**Task description**
Reproduce all of the entries below, substituting "white wooden cabinet" for every occurrence of "matte white drawer" and changing nothing else.
^^^^^^^^^^^^^^^^
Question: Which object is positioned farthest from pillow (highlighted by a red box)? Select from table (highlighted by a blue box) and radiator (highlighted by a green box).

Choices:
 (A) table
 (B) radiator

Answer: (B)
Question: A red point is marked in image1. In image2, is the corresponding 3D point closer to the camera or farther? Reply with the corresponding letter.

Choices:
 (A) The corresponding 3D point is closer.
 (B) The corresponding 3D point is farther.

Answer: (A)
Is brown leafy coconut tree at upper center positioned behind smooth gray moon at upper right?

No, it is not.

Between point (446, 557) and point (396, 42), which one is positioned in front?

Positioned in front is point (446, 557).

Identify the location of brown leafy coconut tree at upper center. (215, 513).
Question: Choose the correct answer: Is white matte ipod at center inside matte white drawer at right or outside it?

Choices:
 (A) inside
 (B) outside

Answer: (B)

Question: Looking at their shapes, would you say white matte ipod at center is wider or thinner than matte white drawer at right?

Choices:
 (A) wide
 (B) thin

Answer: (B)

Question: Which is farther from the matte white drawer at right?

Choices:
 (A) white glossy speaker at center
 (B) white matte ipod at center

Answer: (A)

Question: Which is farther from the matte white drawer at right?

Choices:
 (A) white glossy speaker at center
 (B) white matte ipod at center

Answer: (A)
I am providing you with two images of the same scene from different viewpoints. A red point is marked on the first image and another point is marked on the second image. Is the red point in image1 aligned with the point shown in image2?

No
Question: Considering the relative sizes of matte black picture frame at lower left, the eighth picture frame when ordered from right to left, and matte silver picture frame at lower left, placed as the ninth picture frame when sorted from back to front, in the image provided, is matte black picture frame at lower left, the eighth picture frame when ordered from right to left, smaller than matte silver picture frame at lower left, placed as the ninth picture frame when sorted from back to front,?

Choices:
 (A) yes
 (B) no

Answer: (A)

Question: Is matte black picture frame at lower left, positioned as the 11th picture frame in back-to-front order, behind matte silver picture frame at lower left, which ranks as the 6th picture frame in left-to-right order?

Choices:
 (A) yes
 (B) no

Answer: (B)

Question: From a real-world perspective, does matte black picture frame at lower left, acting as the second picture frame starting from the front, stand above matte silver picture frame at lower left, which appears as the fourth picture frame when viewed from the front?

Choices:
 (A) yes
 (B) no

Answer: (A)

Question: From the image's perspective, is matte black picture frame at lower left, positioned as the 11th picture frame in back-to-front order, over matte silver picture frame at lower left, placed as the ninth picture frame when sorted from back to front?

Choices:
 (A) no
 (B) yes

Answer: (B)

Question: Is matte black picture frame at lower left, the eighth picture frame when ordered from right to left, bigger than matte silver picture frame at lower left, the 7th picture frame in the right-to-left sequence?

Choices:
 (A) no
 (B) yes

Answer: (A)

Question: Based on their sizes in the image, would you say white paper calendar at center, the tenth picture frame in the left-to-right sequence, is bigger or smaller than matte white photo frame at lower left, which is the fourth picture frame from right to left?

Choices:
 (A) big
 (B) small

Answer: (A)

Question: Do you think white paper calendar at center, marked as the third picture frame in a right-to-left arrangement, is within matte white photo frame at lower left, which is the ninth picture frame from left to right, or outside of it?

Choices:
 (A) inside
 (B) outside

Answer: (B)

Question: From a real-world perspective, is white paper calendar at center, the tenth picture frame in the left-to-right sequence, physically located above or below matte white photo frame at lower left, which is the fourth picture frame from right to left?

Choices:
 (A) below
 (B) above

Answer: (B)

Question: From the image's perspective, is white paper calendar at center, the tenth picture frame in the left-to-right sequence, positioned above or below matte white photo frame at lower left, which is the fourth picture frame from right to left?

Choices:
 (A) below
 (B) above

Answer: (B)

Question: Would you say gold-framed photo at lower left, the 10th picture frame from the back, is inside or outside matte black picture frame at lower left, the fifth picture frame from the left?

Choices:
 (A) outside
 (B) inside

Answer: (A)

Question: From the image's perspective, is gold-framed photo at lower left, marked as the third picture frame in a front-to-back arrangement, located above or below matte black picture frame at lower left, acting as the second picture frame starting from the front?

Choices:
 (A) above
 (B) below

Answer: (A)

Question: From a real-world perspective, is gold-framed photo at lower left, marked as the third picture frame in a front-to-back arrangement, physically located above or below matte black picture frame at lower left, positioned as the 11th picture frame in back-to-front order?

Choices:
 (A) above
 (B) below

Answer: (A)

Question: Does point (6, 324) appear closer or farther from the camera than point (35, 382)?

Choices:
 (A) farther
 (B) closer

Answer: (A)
^^^^^^^^^^^^^^^^
**Completed exercise**
Question: Which object is positioned farthest from pillow (highlighted by a red box)? Select from table (highlighted by a blue box) and radiator (highlighted by a green box).

Choices:
 (A) table
 (B) radiator

Answer: (B)
Question: A red point is marked in image1. In image2, is the corresponding 3D point closer to the camera or farther? Reply with the corresponding letter.

Choices:
 (A) The corresponding 3D point is closer.
 (B) The corresponding 3D point is farther.

Answer: (A)
Is brown leafy coconut tree at upper center positioned behind smooth gray moon at upper right?

No, it is not.

Between point (446, 557) and point (396, 42), which one is positioned in front?

Positioned in front is point (446, 557).

Identify the location of brown leafy coconut tree at upper center. (215, 513).
Question: Choose the correct answer: Is white matte ipod at center inside white wooden cabinet at right or outside it?

Choices:
 (A) inside
 (B) outside

Answer: (B)

Question: Looking at their shapes, would you say white matte ipod at center is wider or thinner than white wooden cabinet at right?

Choices:
 (A) wide
 (B) thin

Answer: (B)

Question: Which is farther from the white wooden cabinet at right?

Choices:
 (A) white glossy speaker at center
 (B) white matte ipod at center

Answer: (A)

Question: Which is farther from the white wooden cabinet at right?

Choices:
 (A) white glossy speaker at center
 (B) white matte ipod at center

Answer: (A)
I am providing you with two images of the same scene from different viewpoints. A red point is marked on the first image and another point is marked on the second image. Is the red point in image1 aligned with the point shown in image2?

No
Question: Considering the relative sizes of matte black picture frame at lower left, the eighth picture frame when ordered from right to left, and matte silver picture frame at lower left, placed as the ninth picture frame when sorted from back to front, in the image provided, is matte black picture frame at lower left, the eighth picture frame when ordered from right to left, smaller than matte silver picture frame at lower left, placed as the ninth picture frame when sorted from back to front,?

Choices:
 (A) yes
 (B) no

Answer: (A)

Question: Is matte black picture frame at lower left, positioned as the 11th picture frame in back-to-front order, behind matte silver picture frame at lower left, which ranks as the 6th picture frame in left-to-right order?

Choices:
 (A) yes
 (B) no

Answer: (B)

Question: From a real-world perspective, does matte black picture frame at lower left, acting as the second picture frame starting from the front, stand above matte silver picture frame at lower left, which appears as the fourth picture frame when viewed from the front?

Choices:
 (A) yes
 (B) no

Answer: (A)

Question: From the image's perspective, is matte black picture frame at lower left, positioned as the 11th picture frame in back-to-front order, over matte silver picture frame at lower left, placed as the ninth picture frame when sorted from back to front?

Choices:
 (A) no
 (B) yes

Answer: (B)

Question: Is matte black picture frame at lower left, the eighth picture frame when ordered from right to left, bigger than matte silver picture frame at lower left, the 7th picture frame in the right-to-left sequence?

Choices:
 (A) no
 (B) yes

Answer: (A)

Question: Based on their sizes in the image, would you say white paper calendar at center, the tenth picture frame in the left-to-right sequence, is bigger or smaller than matte white photo frame at lower left, which is the fourth picture frame from right to left?

Choices:
 (A) big
 (B) small

Answer: (A)

Question: Do you think white paper calendar at center, marked as the third picture frame in a right-to-left arrangement, is within matte white photo frame at lower left, which is the ninth picture frame from left to right, or outside of it?

Choices:
 (A) inside
 (B) outside

Answer: (B)

Question: From a real-world perspective, is white paper calendar at center, the tenth picture frame in the left-to-right sequence, physically located above or below matte white photo frame at lower left, which is the fourth picture frame from right to left?

Choices:
 (A) below
 (B) above

Answer: (B)

Question: From the image's perspective, is white paper calendar at center, the tenth picture frame in the left-to-right sequence, positioned above or below matte white photo frame at lower left, which is the fourth picture frame from right to left?

Choices:
 (A) below
 (B) above

Answer: (B)

Question: Would you say gold-framed photo at lower left, the 10th picture frame from the back, is inside or outside matte black picture frame at lower left, the fifth picture frame from the left?

Choices:
 (A) outside
 (B) inside

Answer: (A)

Question: From the image's perspective, is gold-framed photo at lower left, marked as the third picture frame in a front-to-back arrangement, located above or below matte black picture frame at lower left, acting as the second picture frame starting from the front?

Choices:
 (A) above
 (B) below

Answer: (A)

Question: From a real-world perspective, is gold-framed photo at lower left, marked as the third picture frame in a front-to-back arrangement, physically located above or below matte black picture frame at lower left, positioned as the 11th picture frame in back-to-front order?

Choices:
 (A) above
 (B) below

Answer: (A)

Question: Does point (6, 324) appear closer or farther from the camera than point (35, 382)?

Choices:
 (A) farther
 (B) closer

Answer: (A)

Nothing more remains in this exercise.